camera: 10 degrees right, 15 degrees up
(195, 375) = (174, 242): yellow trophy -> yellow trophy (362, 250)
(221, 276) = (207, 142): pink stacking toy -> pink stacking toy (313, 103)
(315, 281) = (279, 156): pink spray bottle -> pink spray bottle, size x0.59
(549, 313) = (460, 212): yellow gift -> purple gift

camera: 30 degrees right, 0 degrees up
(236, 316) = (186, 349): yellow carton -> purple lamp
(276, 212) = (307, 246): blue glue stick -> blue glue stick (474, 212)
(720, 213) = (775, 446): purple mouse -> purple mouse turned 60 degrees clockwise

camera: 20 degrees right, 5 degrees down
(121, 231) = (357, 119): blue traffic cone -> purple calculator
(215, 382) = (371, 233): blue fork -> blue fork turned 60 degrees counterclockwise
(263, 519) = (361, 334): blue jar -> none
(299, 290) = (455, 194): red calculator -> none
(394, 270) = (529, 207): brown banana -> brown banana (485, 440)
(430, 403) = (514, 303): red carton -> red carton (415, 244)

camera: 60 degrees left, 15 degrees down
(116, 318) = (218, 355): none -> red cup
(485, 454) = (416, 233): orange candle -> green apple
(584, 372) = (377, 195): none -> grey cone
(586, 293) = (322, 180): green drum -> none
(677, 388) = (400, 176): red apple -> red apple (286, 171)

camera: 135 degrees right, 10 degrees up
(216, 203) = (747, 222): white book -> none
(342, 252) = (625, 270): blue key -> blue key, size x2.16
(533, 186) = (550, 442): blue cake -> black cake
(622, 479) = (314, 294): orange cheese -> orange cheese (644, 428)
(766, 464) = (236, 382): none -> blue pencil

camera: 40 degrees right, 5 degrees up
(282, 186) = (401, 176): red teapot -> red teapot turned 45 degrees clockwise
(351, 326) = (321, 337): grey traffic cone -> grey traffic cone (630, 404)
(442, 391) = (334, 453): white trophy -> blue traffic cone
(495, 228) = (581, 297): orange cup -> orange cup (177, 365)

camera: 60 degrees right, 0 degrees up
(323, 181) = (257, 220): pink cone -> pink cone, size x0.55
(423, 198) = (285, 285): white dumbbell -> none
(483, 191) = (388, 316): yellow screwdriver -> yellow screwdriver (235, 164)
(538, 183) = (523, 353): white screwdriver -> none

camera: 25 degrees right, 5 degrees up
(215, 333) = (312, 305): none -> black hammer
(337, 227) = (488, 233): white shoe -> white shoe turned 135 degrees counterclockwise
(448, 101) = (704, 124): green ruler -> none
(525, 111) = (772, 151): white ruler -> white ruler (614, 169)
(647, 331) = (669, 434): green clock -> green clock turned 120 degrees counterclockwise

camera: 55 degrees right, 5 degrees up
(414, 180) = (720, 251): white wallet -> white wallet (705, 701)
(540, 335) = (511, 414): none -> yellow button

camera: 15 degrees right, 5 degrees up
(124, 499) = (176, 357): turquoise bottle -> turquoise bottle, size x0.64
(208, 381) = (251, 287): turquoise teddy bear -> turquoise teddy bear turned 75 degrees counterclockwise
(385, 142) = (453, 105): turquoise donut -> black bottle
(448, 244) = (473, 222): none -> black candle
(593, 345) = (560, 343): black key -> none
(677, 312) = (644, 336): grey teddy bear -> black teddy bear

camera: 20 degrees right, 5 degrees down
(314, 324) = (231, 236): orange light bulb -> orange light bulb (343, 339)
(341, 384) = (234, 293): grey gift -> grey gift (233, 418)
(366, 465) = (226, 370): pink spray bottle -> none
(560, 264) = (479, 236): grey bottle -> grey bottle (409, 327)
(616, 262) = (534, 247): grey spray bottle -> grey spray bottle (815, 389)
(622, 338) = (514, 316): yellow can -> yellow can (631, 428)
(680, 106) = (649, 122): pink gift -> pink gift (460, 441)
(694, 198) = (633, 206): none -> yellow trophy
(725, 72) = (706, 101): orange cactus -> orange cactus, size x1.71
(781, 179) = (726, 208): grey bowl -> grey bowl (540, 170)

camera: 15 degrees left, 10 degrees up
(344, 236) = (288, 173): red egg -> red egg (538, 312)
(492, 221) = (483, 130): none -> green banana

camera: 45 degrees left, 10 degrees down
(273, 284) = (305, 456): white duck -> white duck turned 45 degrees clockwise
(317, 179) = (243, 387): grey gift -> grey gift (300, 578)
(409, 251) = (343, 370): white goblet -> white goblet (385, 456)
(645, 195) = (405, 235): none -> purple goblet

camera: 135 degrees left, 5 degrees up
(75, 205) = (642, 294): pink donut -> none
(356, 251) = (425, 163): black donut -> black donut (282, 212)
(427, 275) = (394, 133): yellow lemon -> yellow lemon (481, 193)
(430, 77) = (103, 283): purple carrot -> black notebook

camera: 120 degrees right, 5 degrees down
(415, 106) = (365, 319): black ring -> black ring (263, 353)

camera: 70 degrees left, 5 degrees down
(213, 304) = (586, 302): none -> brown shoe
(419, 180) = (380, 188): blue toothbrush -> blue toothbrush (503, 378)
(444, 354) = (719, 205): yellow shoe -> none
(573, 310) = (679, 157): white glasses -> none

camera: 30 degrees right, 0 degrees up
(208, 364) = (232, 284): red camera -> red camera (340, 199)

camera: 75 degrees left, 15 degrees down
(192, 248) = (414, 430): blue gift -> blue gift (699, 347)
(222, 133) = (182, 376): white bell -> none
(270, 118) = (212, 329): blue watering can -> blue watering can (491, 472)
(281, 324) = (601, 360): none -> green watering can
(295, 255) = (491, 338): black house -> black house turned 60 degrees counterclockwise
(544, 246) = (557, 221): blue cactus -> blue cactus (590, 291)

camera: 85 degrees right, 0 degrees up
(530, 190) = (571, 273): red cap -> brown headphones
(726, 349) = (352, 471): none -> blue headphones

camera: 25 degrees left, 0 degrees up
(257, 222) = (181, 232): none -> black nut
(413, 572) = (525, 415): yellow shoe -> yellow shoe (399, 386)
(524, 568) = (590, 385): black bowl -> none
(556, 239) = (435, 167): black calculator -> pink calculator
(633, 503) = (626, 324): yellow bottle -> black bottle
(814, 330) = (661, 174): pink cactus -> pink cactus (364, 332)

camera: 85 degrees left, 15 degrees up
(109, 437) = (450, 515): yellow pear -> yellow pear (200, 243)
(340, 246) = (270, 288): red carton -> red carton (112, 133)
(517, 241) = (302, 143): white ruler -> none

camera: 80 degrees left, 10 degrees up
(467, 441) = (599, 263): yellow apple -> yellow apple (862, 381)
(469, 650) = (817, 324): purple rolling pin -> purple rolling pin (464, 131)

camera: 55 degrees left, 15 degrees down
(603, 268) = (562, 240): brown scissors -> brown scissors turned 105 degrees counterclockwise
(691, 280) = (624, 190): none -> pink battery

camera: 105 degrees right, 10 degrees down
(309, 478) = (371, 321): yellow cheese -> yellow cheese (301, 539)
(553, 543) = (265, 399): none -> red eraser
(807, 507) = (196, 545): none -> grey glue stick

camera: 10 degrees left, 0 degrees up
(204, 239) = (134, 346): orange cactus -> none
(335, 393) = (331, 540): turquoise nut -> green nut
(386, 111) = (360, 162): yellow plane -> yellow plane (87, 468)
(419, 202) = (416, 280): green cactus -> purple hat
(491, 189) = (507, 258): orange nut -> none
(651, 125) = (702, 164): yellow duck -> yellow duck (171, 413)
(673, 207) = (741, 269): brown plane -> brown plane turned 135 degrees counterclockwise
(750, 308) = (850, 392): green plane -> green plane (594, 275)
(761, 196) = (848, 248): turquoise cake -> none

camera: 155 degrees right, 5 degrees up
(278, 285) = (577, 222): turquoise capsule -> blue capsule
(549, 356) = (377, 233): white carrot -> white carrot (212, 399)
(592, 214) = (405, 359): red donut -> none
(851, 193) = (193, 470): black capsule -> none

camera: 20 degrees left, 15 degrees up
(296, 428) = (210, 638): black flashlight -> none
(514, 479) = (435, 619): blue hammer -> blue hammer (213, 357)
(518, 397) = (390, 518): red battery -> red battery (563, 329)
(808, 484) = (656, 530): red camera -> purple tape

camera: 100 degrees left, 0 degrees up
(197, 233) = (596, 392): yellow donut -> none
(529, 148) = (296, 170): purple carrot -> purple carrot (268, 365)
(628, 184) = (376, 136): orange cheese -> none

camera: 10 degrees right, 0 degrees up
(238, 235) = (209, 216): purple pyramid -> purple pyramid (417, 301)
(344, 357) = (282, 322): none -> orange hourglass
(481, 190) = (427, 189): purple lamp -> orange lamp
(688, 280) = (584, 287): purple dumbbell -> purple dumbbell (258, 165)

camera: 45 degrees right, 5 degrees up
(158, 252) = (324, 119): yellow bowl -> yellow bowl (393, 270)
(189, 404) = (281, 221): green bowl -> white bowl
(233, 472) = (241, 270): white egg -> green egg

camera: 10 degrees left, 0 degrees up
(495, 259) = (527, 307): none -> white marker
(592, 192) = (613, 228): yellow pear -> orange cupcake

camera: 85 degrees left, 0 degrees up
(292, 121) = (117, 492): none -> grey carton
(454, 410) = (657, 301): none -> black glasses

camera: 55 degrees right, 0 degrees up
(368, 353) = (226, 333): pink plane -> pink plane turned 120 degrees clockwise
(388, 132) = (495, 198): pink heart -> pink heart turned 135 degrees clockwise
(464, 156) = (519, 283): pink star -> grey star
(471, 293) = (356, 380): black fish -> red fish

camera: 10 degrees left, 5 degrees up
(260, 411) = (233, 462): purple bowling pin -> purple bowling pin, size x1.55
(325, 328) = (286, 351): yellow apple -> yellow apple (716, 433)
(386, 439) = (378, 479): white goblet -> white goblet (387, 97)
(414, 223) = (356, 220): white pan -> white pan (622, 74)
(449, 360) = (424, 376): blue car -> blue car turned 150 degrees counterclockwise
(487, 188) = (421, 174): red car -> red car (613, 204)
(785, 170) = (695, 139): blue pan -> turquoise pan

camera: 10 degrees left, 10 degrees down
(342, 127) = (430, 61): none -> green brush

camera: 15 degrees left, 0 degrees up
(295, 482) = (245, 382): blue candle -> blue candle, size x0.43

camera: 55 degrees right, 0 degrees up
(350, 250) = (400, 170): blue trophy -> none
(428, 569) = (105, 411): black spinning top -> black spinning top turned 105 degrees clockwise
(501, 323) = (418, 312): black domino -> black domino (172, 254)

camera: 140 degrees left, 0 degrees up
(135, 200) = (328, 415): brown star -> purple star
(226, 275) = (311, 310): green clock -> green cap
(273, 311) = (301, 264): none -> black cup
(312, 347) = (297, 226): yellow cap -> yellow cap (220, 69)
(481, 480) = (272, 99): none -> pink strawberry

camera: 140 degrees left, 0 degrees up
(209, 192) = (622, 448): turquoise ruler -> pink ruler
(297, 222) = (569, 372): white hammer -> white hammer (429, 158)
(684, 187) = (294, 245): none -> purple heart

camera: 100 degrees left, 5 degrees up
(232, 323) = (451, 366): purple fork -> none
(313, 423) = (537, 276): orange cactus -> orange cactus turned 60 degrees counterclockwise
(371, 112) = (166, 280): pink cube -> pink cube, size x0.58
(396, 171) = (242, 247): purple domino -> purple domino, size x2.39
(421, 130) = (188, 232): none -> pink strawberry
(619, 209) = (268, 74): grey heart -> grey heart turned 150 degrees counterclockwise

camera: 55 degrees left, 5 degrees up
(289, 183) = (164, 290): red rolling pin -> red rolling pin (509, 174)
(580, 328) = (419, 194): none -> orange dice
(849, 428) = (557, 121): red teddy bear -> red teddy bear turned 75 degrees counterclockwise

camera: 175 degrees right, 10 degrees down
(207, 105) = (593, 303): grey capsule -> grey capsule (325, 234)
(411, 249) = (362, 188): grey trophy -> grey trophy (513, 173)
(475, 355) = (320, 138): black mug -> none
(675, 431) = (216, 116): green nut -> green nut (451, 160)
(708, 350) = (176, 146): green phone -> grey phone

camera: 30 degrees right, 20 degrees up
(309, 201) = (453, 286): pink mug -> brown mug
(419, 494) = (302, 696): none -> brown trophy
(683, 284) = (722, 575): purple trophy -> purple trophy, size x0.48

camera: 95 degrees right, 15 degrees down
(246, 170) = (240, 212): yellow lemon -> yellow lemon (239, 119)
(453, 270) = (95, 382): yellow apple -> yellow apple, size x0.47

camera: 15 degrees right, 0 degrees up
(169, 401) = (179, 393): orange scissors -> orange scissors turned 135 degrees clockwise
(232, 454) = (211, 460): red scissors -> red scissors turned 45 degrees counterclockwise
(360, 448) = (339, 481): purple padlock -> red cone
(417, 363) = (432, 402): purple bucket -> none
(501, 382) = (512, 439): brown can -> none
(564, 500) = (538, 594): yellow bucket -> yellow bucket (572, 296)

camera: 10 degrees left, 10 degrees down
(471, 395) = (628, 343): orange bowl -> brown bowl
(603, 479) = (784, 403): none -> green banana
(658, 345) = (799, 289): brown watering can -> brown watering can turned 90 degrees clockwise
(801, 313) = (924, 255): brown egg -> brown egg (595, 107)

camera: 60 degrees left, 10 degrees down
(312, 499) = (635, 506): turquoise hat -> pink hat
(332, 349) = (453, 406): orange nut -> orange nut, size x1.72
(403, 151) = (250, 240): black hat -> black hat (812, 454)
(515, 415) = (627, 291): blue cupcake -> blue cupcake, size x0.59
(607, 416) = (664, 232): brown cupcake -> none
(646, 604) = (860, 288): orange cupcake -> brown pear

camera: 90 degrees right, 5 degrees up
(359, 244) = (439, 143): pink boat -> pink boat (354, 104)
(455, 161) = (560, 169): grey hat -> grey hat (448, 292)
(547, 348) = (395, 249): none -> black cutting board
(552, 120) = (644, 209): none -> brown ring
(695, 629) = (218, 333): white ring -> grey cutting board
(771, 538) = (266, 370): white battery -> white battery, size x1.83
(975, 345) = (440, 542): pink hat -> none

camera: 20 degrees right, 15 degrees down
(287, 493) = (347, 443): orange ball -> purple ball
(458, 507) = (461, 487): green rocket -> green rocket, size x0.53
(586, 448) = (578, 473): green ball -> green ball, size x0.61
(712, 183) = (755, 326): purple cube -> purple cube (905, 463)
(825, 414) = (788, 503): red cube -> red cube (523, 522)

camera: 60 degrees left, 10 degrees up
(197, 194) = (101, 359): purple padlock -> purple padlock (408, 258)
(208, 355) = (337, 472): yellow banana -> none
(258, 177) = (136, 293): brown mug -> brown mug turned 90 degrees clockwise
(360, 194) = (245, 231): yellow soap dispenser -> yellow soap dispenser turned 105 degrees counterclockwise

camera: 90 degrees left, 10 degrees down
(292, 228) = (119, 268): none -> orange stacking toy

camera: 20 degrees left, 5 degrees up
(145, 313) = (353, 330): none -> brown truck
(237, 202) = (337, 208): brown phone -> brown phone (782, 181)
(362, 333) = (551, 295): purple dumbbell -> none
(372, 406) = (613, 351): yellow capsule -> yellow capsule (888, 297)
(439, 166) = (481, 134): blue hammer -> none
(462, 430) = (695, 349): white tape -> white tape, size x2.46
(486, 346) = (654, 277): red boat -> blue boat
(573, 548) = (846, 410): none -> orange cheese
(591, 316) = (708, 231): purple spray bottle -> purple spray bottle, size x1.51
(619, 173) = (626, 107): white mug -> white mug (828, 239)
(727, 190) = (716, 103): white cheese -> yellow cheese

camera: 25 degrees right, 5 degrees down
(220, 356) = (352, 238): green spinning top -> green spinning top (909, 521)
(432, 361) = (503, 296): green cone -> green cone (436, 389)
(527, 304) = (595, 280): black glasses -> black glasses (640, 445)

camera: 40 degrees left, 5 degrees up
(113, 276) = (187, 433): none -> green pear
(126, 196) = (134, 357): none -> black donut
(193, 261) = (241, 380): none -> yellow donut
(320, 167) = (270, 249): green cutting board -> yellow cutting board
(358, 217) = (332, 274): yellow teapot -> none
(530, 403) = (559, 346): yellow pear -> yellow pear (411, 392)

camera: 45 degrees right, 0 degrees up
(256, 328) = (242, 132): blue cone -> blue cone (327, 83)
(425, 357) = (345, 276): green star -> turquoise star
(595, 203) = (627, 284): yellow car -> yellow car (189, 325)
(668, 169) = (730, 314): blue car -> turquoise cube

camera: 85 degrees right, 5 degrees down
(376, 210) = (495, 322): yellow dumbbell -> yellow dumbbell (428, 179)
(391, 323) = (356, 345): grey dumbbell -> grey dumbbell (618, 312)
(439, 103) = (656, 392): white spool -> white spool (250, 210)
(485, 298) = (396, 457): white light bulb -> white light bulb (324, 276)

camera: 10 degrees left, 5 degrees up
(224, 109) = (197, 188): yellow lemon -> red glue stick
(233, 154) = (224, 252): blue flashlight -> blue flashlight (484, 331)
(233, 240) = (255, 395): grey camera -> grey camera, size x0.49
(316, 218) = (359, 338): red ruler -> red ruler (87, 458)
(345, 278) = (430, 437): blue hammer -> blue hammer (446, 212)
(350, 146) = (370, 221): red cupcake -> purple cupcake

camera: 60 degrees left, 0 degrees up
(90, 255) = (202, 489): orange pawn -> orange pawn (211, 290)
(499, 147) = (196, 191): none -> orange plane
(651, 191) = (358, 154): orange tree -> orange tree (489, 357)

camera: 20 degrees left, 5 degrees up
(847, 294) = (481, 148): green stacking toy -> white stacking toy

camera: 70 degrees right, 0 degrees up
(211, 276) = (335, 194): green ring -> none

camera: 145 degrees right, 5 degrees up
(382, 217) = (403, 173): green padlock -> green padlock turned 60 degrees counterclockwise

---+---

# What the task asks
Your answer should be the lines above from the one containing "(750, 308) = (850, 392): green" through the one containing "(514, 479) = (435, 619): blue", copied exactly and with both ends kept.

# Written response
(750, 308) = (850, 392): green plane -> green plane (594, 275)
(761, 196) = (848, 248): turquoise cake -> none

camera: 155 degrees right, 5 degrees up
(278, 285) = (577, 222): turquoise capsule -> blue capsule
(549, 356) = (377, 233): white carrot -> white carrot (212, 399)
(592, 214) = (405, 359): red donut -> none
(851, 193) = (193, 470): black capsule -> none

camera: 20 degrees left, 15 degrees up
(296, 428) = (210, 638): black flashlight -> none
(514, 479) = (435, 619): blue hammer -> blue hammer (213, 357)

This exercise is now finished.